Your instructions = Copy, from the entries below, each line in which the string "none" appears.

Start of Supplied entries

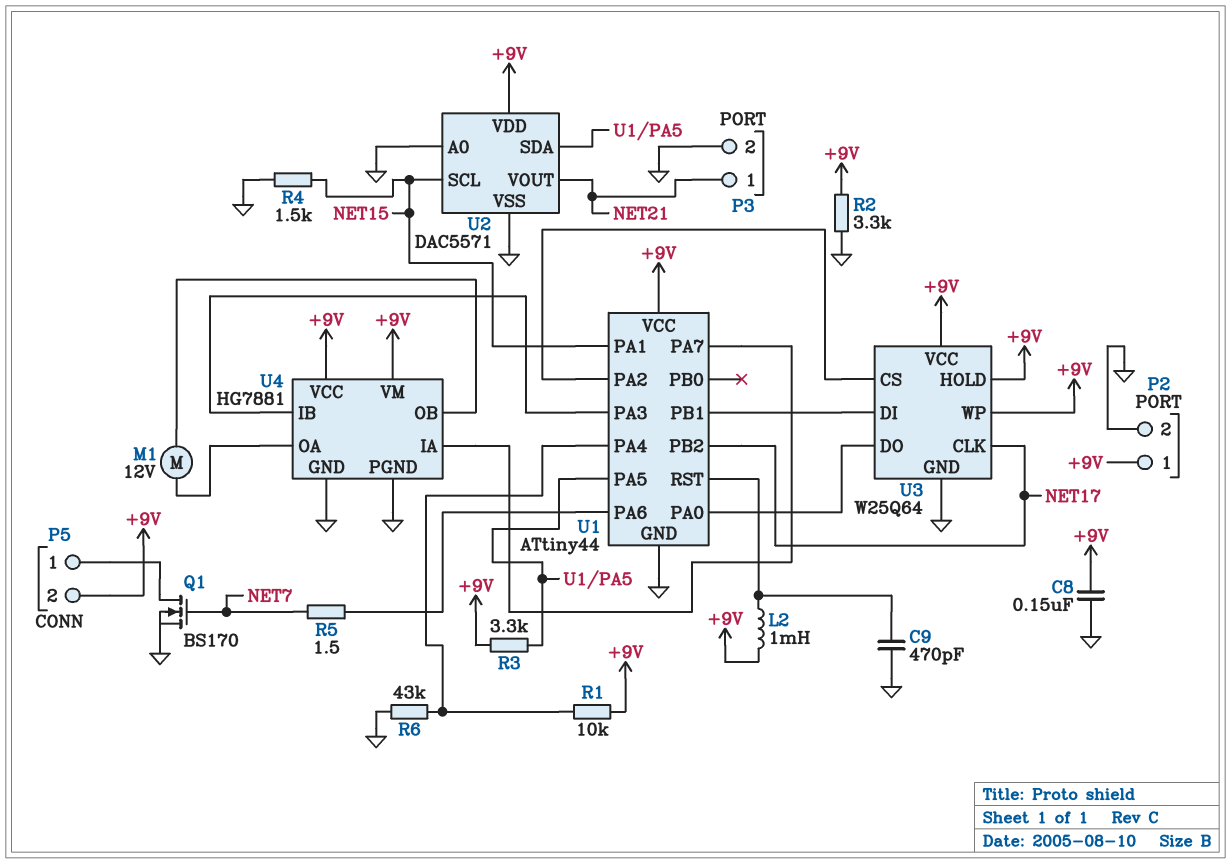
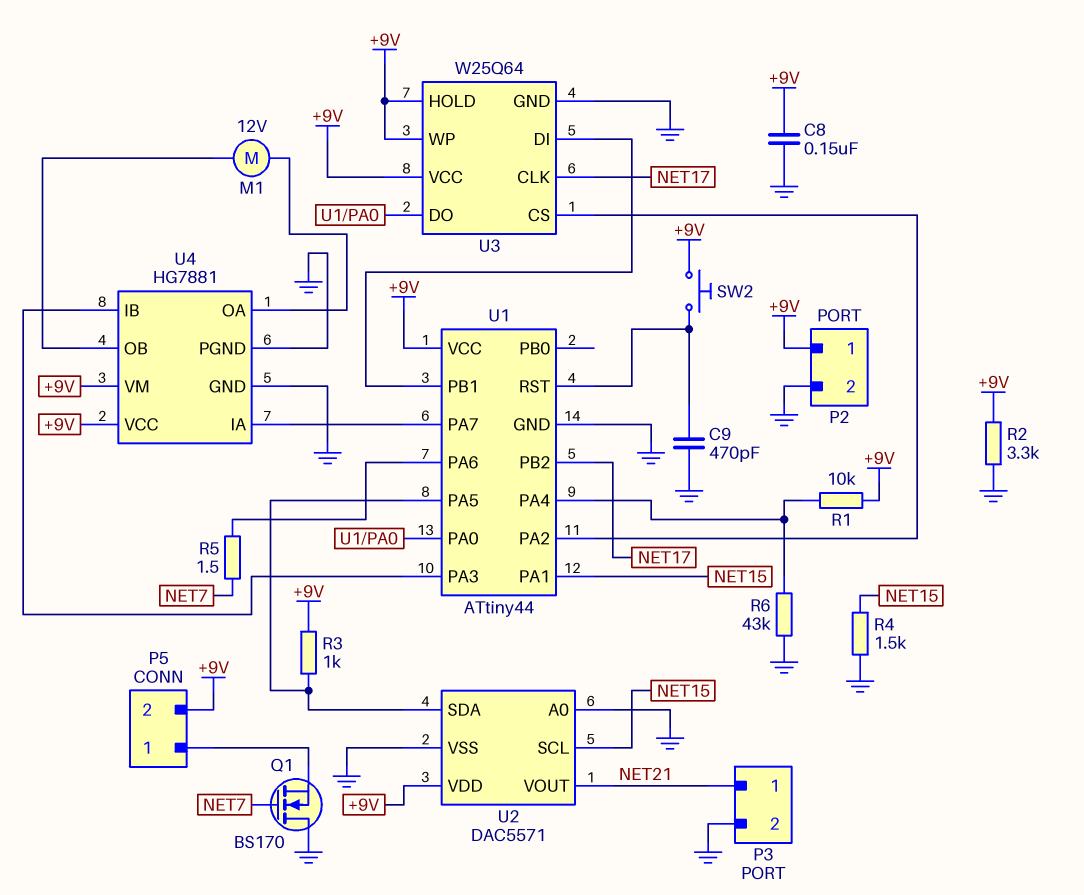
L2: 1mH (+9V, U1/RST) -> none
Q1: NMOS BS170 (G NET7, D P5/1, S GND) -> NMOS BS170 (G NET7, D GND, S P5/1)
R3: 3.3k (+9V, U1/PA5) -> 1k (+9V, U1/PA5)
SW2: none -> button (+9V, U1/RST)

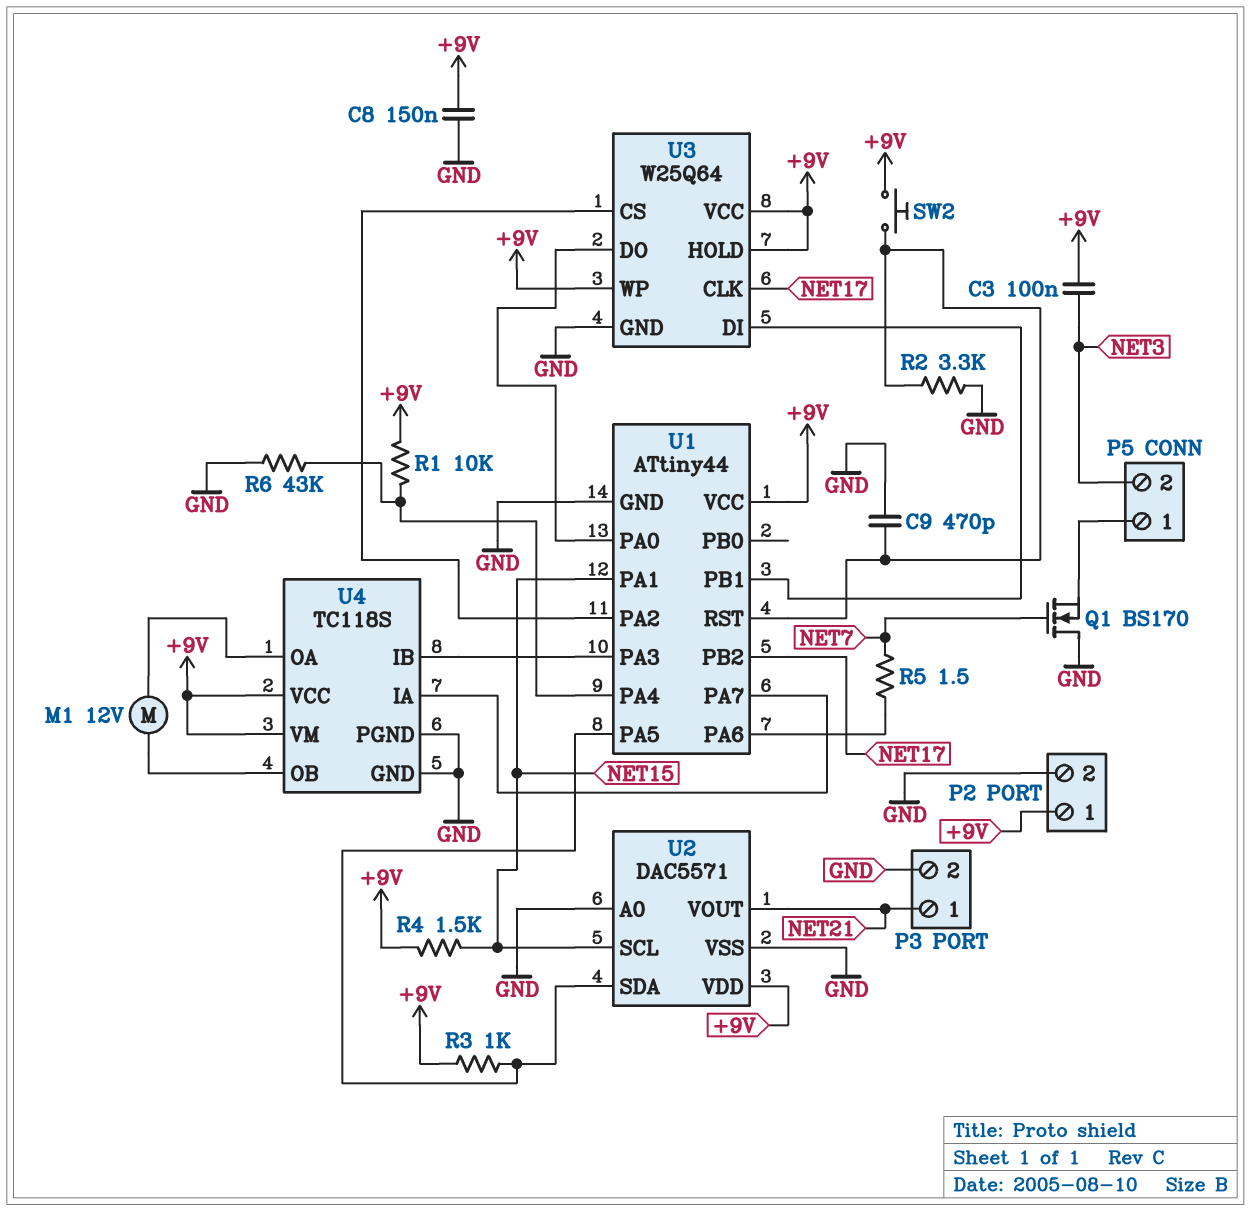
C3: none -> 100nF (+9V, NET3)
P5 pin 2: +9V -> NET3
R2: 3.3k (+9V, GND) -> 3.3k (GND, U1/RST)
R4: 1.5k (GND, NET15) -> 1.5k (+9V, NET15)
U4: HG7881 -> TC118S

End of Supplied entries

Exercise solution =
L2: 1mH (+9V, U1/RST) -> none
SW2: none -> button (+9V, U1/RST)
C3: none -> 100nF (+9V, NET3)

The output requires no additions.